PROBLEM DESCRIPTION :: Pictures are to be dropped. Everything else in the listing gets copied exactly.

DATASET SECTION ::
***

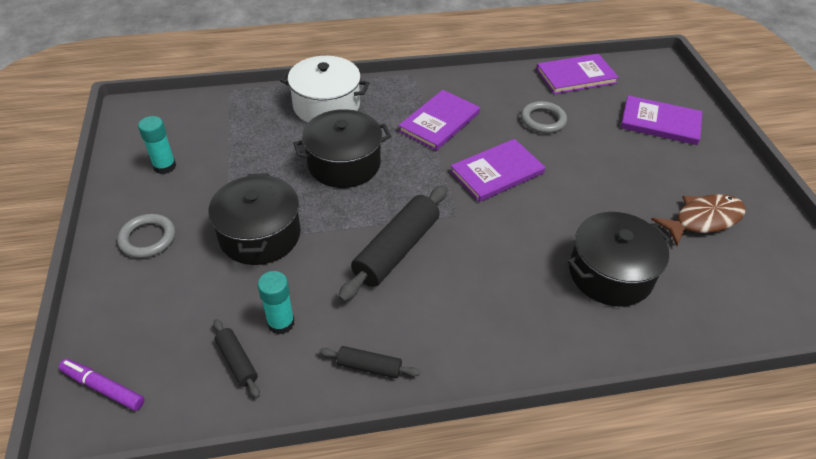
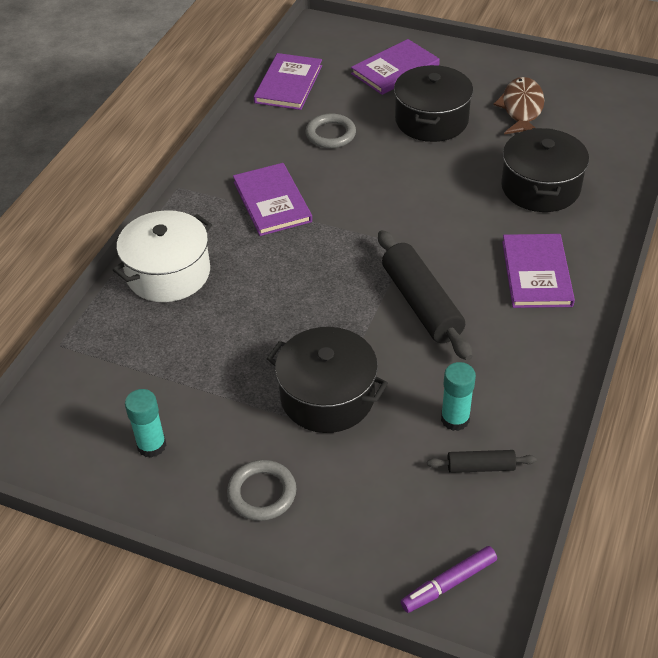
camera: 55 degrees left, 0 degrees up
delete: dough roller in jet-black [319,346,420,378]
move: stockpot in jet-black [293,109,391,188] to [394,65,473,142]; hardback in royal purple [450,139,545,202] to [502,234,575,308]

***

EXERCISE RESULT ::
camera: 55 degrees left, 0 degrees up
delete: dough roller in jet-black [319,346,420,378]
move: stockpot in jet-black [293,109,391,188] to [394,65,473,142]; hardback in royal purple [450,139,545,202] to [502,234,575,308]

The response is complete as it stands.